Top of TASK DATA

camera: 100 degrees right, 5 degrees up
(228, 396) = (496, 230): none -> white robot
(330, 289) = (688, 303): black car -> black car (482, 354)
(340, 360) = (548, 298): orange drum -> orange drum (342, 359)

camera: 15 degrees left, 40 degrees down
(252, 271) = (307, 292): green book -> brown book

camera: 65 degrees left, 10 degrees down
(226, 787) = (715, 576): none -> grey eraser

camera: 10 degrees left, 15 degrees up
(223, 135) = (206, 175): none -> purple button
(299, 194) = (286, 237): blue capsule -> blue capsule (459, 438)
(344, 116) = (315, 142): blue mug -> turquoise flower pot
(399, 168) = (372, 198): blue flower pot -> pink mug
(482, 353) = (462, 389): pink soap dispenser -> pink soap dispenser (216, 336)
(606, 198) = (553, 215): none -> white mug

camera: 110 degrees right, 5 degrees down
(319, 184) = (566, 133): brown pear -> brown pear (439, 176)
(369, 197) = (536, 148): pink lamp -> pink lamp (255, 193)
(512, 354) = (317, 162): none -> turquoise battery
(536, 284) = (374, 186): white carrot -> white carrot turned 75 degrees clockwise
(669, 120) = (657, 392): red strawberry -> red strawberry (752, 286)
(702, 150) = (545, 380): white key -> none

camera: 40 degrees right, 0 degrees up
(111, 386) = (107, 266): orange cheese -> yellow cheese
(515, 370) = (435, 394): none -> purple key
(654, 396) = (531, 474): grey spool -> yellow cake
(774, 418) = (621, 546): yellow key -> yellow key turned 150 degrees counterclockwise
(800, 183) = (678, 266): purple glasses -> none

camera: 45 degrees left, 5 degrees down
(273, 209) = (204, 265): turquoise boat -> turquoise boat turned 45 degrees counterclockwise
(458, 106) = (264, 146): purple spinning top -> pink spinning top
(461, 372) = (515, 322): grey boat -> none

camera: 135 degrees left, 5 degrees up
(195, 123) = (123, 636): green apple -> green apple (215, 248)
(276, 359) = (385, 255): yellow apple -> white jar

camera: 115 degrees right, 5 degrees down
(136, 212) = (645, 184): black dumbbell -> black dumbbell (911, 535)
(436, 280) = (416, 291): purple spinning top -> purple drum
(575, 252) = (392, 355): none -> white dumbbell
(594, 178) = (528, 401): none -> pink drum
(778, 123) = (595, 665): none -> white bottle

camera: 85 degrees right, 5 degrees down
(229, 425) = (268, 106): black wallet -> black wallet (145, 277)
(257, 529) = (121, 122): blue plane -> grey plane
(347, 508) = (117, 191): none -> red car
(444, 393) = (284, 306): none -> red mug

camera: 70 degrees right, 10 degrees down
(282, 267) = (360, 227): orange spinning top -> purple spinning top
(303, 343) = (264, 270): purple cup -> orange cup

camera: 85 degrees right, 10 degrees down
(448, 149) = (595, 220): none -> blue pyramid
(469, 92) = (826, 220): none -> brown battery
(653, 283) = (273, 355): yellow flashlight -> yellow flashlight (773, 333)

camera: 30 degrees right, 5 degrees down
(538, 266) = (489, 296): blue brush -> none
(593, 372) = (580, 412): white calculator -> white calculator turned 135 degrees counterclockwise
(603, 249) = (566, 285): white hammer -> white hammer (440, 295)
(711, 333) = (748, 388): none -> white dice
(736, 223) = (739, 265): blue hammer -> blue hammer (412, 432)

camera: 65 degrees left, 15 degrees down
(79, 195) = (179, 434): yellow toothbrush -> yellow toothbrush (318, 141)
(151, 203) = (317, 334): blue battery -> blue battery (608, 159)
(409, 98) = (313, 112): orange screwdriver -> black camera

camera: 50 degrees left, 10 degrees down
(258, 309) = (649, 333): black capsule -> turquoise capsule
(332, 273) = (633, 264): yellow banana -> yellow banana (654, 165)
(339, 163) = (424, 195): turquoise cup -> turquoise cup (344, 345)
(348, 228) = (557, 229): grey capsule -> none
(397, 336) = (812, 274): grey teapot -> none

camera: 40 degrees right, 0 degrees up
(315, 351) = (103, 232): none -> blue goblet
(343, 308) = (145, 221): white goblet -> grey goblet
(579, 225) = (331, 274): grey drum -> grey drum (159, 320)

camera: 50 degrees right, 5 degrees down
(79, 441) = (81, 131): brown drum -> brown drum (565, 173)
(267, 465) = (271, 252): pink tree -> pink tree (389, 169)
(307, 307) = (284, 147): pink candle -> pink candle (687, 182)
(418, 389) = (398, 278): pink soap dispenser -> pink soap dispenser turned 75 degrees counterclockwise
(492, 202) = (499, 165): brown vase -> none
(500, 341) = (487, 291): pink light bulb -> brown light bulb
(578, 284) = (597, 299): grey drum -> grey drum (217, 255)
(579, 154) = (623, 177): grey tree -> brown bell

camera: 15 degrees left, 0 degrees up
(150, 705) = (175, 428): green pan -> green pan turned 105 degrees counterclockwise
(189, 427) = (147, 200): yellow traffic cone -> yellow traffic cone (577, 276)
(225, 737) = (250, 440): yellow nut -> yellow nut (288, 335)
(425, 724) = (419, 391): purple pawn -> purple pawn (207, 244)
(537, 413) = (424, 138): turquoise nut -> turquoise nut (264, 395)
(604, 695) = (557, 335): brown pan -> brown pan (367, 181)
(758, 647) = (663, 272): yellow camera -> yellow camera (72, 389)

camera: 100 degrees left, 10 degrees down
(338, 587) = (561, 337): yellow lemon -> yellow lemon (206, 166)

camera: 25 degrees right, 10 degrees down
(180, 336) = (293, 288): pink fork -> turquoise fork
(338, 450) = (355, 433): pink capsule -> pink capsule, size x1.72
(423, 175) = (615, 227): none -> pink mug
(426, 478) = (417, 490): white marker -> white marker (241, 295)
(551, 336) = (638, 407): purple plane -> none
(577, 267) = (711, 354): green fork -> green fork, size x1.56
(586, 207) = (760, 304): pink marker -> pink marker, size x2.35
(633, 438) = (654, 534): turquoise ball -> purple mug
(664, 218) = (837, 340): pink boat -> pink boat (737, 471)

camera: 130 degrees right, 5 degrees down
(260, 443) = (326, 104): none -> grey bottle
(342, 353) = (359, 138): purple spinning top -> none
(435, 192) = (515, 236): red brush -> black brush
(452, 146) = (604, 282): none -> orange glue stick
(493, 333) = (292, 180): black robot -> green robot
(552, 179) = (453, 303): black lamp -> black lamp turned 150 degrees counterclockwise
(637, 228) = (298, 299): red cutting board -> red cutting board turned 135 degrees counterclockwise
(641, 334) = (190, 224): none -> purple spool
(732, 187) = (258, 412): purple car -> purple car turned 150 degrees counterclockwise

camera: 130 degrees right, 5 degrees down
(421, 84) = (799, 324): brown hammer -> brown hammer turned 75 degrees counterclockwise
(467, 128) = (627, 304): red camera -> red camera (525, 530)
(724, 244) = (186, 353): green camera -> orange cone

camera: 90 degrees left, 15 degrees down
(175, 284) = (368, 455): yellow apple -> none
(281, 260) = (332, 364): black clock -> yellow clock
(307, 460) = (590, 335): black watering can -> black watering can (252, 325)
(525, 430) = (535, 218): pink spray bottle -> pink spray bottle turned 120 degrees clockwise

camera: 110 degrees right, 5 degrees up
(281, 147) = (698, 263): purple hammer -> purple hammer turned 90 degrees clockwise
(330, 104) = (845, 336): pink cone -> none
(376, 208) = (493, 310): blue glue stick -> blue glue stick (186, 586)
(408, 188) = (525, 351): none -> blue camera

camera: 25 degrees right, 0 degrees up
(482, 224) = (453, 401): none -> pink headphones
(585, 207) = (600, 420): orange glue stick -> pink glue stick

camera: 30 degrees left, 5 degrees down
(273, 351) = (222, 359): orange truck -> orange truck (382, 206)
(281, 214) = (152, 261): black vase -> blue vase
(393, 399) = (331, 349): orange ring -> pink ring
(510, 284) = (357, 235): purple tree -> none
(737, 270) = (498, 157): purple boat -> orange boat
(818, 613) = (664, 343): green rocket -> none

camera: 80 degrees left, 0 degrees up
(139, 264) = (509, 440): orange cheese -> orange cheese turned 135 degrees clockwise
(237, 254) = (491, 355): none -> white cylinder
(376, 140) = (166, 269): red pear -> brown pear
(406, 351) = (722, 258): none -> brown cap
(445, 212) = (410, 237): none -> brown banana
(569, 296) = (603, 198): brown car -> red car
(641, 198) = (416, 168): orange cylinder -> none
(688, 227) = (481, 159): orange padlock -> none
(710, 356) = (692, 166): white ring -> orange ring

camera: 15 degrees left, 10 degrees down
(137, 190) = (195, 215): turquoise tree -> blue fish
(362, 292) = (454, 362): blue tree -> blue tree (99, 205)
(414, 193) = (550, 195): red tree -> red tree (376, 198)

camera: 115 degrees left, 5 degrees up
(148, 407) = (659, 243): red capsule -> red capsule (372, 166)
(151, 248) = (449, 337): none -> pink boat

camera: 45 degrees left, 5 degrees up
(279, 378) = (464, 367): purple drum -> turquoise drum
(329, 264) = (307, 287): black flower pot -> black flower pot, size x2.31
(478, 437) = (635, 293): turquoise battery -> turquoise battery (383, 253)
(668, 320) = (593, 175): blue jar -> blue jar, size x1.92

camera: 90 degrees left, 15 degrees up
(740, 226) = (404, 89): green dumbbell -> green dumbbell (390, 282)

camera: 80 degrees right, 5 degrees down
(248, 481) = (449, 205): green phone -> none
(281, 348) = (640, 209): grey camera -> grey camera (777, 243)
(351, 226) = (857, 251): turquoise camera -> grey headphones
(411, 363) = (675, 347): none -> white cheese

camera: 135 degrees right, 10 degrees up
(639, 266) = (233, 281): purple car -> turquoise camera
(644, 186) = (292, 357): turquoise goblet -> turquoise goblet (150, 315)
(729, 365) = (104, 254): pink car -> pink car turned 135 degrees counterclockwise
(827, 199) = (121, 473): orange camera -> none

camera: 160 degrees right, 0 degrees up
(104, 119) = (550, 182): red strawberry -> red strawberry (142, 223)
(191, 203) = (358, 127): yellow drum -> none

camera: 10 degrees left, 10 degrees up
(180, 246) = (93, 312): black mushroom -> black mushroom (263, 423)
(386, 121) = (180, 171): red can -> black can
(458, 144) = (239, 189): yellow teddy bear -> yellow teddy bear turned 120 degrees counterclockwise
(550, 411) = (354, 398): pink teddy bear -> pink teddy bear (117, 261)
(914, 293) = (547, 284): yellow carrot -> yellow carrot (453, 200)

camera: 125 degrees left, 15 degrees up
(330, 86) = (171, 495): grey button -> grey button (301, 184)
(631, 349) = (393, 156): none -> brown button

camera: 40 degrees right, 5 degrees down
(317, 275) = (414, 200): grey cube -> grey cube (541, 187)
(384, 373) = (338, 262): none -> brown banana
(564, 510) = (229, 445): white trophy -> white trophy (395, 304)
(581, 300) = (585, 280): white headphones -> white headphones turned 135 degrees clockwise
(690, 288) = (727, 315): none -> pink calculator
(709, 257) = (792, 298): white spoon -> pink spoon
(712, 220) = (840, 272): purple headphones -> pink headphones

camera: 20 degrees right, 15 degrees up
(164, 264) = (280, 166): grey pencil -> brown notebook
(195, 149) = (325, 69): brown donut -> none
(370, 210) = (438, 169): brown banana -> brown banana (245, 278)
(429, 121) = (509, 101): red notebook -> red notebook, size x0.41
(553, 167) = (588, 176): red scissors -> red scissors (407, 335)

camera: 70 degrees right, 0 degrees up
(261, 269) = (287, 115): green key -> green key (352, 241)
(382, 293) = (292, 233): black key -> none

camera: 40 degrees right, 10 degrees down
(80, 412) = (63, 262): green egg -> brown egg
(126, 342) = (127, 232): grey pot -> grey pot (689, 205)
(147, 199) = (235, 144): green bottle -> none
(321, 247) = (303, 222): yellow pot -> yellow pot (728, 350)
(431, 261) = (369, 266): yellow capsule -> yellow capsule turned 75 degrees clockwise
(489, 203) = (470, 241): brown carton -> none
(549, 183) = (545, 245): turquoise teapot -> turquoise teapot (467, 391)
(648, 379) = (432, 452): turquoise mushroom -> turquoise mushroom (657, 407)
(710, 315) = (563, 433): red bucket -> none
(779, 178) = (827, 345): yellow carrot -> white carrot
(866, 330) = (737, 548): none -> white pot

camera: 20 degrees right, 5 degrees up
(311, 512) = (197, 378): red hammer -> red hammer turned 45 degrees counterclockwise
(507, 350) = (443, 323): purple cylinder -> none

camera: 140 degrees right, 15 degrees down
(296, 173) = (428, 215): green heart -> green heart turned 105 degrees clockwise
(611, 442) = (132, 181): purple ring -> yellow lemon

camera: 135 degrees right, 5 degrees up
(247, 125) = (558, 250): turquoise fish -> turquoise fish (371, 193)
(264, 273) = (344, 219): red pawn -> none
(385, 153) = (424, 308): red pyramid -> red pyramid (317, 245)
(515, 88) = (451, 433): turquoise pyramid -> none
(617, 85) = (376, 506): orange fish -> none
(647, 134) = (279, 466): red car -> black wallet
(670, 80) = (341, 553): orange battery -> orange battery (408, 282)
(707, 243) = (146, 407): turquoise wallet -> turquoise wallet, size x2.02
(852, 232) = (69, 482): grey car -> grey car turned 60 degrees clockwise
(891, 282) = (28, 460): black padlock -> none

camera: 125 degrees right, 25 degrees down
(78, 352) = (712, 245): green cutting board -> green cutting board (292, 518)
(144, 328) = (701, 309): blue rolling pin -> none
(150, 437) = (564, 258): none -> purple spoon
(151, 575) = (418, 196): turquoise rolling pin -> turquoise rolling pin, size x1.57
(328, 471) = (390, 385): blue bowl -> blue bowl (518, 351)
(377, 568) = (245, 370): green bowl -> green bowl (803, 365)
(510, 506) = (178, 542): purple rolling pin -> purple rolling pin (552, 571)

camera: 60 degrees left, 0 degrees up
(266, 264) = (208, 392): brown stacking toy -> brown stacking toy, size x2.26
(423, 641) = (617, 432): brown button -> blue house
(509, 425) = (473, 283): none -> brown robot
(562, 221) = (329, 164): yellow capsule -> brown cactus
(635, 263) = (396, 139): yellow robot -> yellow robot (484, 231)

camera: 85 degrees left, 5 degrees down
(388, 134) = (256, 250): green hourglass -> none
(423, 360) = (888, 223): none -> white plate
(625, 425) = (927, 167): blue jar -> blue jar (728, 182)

Bottom of TASK DATA

◆ INSTRUCTIONS FOR THE TASK
Return a copy of each line in the entries that contains "boat".

◆ REPLY
(273, 209) = (204, 265): turquoise boat -> turquoise boat turned 45 degrees counterclockwise
(461, 372) = (515, 322): grey boat -> none
(664, 218) = (837, 340): pink boat -> pink boat (737, 471)
(737, 270) = (498, 157): purple boat -> orange boat
(151, 248) = (449, 337): none -> pink boat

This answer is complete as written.